§ **What you have to do**: Repeat verbatim, and only, the lines of the data below, beginning at the line that contains "turquoise cutting board: 8 -> 12" and stopping after the line that contains "white pot: 3 -> 4".
++++++++
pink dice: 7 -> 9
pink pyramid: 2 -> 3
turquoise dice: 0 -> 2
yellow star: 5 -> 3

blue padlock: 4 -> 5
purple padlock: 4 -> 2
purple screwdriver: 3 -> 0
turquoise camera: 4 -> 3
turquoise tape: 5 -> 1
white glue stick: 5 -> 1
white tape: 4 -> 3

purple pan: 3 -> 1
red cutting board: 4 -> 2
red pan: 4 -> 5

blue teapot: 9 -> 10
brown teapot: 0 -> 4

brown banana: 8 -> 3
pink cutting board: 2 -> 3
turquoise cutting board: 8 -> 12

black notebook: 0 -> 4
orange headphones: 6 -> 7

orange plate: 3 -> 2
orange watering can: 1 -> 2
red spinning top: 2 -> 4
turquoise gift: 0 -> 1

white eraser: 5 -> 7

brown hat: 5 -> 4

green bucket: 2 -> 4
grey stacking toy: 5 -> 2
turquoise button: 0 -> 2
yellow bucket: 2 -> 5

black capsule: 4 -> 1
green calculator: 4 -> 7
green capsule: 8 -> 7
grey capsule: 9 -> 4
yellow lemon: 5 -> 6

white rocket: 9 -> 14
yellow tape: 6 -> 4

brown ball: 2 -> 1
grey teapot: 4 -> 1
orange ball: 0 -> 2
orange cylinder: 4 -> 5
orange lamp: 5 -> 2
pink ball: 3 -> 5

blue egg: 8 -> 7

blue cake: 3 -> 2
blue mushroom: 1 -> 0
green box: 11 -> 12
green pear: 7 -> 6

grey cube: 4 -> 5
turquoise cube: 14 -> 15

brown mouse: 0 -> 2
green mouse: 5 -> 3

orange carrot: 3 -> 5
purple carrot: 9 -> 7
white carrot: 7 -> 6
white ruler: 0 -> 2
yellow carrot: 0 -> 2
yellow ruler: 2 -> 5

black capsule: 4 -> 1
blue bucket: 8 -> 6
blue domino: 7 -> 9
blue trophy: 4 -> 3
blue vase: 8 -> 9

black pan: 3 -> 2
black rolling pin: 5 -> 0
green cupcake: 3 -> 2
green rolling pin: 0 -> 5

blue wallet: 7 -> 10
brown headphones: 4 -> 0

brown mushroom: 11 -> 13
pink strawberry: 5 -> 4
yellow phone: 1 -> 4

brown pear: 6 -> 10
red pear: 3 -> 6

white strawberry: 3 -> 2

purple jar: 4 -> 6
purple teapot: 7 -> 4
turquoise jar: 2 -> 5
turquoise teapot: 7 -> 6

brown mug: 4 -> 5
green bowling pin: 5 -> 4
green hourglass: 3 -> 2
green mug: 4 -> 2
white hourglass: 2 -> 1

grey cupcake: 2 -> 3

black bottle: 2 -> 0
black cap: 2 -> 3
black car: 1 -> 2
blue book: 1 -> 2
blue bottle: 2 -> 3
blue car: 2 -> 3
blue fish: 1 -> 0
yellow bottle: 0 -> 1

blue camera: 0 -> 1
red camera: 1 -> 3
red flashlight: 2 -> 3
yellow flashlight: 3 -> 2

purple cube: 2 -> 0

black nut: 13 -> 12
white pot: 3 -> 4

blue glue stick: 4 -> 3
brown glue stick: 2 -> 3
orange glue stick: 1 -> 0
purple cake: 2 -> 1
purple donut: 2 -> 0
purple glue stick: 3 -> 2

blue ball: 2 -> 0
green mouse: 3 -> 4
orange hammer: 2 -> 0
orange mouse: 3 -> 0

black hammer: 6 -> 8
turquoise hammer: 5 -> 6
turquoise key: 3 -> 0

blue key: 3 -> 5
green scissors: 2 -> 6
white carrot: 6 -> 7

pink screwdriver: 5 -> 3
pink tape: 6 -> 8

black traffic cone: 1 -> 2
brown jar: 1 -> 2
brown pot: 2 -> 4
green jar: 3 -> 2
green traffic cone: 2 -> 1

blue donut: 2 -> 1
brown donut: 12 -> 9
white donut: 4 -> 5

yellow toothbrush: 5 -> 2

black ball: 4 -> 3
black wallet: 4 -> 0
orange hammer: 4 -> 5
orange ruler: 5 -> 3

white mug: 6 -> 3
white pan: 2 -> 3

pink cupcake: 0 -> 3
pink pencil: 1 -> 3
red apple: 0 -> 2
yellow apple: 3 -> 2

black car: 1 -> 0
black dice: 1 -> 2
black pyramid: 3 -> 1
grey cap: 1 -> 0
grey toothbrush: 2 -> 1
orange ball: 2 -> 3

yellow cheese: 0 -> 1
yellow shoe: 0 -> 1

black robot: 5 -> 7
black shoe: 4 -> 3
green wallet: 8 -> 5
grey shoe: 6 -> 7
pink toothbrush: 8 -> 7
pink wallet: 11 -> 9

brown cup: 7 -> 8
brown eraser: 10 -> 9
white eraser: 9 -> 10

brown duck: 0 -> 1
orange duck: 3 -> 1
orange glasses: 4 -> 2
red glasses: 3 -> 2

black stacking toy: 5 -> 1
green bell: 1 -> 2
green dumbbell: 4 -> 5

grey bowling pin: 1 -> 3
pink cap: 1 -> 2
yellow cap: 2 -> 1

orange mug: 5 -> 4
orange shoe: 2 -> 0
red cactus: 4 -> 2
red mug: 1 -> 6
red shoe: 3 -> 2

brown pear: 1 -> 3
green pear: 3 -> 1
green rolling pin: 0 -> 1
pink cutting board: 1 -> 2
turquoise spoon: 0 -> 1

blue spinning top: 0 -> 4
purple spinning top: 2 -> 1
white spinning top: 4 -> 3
++++++++
§ **Task result**:
turquoise cutting board: 8 -> 12

black notebook: 0 -> 4
orange headphones: 6 -> 7

orange plate: 3 -> 2
orange watering can: 1 -> 2
red spinning top: 2 -> 4
turquoise gift: 0 -> 1

white eraser: 5 -> 7

brown hat: 5 -> 4

green bucket: 2 -> 4
grey stacking toy: 5 -> 2
turquoise button: 0 -> 2
yellow bucket: 2 -> 5

black capsule: 4 -> 1
green calculator: 4 -> 7
green capsule: 8 -> 7
grey capsule: 9 -> 4
yellow lemon: 5 -> 6

white rocket: 9 -> 14
yellow tape: 6 -> 4

brown ball: 2 -> 1
grey teapot: 4 -> 1
orange ball: 0 -> 2
orange cylinder: 4 -> 5
orange lamp: 5 -> 2
pink ball: 3 -> 5

blue egg: 8 -> 7

blue cake: 3 -> 2
blue mushroom: 1 -> 0
green box: 11 -> 12
green pear: 7 -> 6

grey cube: 4 -> 5
turquoise cube: 14 -> 15

brown mouse: 0 -> 2
green mouse: 5 -> 3

orange carrot: 3 -> 5
purple carrot: 9 -> 7
white carrot: 7 -> 6
white ruler: 0 -> 2
yellow carrot: 0 -> 2
yellow ruler: 2 -> 5

black capsule: 4 -> 1
blue bucket: 8 -> 6
blue domino: 7 -> 9
blue trophy: 4 -> 3
blue vase: 8 -> 9

black pan: 3 -> 2
black rolling pin: 5 -> 0
green cupcake: 3 -> 2
green rolling pin: 0 -> 5

blue wallet: 7 -> 10
brown headphones: 4 -> 0

brown mushroom: 11 -> 13
pink strawberry: 5 -> 4
yellow phone: 1 -> 4

brown pear: 6 -> 10
red pear: 3 -> 6

white strawberry: 3 -> 2

purple jar: 4 -> 6
purple teapot: 7 -> 4
turquoise jar: 2 -> 5
turquoise teapot: 7 -> 6

brown mug: 4 -> 5
green bowling pin: 5 -> 4
green hourglass: 3 -> 2
green mug: 4 -> 2
white hourglass: 2 -> 1

grey cupcake: 2 -> 3

black bottle: 2 -> 0
black cap: 2 -> 3
black car: 1 -> 2
blue book: 1 -> 2
blue bottle: 2 -> 3
blue car: 2 -> 3
blue fish: 1 -> 0
yellow bottle: 0 -> 1

blue camera: 0 -> 1
red camera: 1 -> 3
red flashlight: 2 -> 3
yellow flashlight: 3 -> 2

purple cube: 2 -> 0

black nut: 13 -> 12
white pot: 3 -> 4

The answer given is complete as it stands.